[Shape state transition data]
Content starts
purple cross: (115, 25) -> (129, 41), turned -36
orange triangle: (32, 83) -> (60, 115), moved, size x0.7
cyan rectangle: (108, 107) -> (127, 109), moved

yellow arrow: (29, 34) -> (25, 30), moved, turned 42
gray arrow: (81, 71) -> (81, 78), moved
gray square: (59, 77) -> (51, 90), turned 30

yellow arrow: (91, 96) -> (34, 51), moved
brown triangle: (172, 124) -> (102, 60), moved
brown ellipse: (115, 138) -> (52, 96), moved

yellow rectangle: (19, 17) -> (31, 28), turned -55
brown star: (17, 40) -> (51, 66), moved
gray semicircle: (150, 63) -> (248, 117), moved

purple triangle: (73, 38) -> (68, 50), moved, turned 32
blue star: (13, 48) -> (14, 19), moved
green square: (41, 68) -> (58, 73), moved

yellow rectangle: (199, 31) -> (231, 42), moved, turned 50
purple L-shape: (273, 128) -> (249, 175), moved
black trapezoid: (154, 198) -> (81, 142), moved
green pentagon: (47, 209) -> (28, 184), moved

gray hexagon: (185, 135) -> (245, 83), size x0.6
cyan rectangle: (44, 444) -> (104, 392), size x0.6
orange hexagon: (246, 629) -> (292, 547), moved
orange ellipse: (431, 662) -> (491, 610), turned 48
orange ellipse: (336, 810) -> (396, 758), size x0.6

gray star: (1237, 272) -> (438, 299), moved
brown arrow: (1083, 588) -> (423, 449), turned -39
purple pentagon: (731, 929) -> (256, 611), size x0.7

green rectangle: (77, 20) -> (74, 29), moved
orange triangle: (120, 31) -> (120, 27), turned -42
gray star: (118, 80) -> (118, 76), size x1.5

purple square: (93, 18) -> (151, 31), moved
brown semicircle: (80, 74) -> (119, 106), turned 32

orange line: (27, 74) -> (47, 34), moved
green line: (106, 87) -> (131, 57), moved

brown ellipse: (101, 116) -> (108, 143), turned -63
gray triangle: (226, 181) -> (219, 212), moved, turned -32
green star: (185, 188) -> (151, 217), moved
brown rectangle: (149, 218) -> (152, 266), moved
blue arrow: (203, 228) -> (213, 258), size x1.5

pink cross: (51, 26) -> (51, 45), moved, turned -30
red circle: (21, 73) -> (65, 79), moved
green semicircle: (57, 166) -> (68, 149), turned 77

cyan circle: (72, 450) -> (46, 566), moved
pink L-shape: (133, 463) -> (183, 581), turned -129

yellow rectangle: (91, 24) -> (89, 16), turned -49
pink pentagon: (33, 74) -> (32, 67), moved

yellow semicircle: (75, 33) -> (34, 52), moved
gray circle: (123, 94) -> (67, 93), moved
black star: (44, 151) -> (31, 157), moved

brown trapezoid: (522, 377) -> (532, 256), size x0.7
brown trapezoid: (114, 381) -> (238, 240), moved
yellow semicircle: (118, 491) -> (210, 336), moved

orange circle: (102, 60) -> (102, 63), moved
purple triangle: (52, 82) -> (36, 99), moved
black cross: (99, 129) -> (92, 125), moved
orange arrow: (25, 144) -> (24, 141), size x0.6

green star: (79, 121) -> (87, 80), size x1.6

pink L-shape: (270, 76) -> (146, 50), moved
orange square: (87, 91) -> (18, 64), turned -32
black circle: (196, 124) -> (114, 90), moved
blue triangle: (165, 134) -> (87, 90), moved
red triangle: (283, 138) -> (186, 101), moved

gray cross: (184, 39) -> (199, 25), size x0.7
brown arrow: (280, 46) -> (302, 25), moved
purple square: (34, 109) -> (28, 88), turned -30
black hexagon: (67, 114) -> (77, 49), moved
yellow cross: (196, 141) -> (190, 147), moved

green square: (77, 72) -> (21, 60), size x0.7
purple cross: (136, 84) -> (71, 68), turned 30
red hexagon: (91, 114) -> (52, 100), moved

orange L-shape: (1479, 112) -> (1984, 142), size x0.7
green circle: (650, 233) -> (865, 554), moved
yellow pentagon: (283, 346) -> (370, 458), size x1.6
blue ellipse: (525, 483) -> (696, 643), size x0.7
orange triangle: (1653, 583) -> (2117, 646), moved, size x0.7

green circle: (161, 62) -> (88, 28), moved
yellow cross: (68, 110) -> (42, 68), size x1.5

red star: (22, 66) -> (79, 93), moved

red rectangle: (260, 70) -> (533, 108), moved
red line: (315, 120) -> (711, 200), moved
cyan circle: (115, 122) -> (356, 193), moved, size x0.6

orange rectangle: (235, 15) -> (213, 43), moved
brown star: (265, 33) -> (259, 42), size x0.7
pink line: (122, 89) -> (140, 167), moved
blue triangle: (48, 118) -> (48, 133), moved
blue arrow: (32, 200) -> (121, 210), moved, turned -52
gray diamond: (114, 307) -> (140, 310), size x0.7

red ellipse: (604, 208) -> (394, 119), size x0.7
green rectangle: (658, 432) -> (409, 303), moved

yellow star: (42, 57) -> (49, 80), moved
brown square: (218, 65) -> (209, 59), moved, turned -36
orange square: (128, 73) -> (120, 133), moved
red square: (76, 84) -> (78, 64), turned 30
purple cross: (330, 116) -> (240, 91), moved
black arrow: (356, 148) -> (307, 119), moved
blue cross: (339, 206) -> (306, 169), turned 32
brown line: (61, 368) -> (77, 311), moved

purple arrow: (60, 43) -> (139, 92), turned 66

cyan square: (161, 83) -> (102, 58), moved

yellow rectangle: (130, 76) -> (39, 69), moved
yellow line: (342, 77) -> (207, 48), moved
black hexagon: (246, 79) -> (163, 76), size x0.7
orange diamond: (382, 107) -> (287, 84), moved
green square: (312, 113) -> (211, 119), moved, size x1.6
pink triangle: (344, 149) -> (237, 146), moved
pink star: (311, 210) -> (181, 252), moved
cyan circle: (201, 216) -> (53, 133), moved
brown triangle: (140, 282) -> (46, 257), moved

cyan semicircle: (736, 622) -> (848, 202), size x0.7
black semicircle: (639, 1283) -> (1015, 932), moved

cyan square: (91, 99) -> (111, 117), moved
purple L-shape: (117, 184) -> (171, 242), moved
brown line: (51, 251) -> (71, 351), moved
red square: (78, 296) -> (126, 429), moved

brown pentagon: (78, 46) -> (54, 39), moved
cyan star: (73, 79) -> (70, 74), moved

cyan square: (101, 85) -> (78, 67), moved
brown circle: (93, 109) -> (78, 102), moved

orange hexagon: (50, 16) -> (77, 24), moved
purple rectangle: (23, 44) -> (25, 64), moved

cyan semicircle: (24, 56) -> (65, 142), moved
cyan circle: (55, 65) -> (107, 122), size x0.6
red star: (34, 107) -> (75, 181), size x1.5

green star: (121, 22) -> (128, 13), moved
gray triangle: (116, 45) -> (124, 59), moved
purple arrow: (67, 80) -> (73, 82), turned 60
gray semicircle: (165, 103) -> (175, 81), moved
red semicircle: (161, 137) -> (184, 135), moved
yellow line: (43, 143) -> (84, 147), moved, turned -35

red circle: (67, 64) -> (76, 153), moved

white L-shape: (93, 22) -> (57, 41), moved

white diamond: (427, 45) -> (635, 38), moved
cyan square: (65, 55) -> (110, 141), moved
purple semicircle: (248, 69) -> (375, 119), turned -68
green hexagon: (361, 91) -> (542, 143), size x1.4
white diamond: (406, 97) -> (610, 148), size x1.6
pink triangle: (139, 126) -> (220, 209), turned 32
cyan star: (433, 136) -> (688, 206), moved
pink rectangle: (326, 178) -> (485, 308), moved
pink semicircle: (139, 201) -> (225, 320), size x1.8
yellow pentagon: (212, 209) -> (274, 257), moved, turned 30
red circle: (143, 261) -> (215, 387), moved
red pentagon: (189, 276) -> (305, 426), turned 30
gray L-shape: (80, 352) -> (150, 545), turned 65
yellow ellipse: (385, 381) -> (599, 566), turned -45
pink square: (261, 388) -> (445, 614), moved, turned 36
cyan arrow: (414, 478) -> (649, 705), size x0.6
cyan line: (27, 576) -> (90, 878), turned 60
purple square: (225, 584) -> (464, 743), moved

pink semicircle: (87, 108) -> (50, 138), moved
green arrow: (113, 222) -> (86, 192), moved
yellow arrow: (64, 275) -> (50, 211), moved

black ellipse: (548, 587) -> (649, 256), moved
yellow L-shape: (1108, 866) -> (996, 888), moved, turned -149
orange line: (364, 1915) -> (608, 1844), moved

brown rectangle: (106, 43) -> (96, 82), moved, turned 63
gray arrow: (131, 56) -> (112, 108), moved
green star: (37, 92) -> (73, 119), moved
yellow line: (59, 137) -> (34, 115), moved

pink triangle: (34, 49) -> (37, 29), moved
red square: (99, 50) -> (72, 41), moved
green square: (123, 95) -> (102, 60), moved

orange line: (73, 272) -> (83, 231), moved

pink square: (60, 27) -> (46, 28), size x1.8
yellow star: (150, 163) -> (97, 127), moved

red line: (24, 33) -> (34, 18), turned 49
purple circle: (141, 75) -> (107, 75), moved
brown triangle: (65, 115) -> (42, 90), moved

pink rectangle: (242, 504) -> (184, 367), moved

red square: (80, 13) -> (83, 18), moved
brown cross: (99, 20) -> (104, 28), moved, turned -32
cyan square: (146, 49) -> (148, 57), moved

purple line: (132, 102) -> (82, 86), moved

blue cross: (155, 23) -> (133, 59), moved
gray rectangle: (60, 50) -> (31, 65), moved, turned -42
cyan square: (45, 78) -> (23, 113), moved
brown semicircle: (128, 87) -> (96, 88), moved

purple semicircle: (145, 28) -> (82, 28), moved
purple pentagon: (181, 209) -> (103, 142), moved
Content ends
Task to carry out: Copy, exactly and only, the lines above that begin with the one containing "cyan semicircle: (736, 622)" and finish with the one containing "green star: (121, 22) -> (128, 13), moved".

Response box:
cyan semicircle: (736, 622) -> (848, 202), size x0.7
black semicircle: (639, 1283) -> (1015, 932), moved

cyan square: (91, 99) -> (111, 117), moved
purple L-shape: (117, 184) -> (171, 242), moved
brown line: (51, 251) -> (71, 351), moved
red square: (78, 296) -> (126, 429), moved

brown pentagon: (78, 46) -> (54, 39), moved
cyan star: (73, 79) -> (70, 74), moved

cyan square: (101, 85) -> (78, 67), moved
brown circle: (93, 109) -> (78, 102), moved

orange hexagon: (50, 16) -> (77, 24), moved
purple rectangle: (23, 44) -> (25, 64), moved

cyan semicircle: (24, 56) -> (65, 142), moved
cyan circle: (55, 65) -> (107, 122), size x0.6
red star: (34, 107) -> (75, 181), size x1.5

green star: (121, 22) -> (128, 13), moved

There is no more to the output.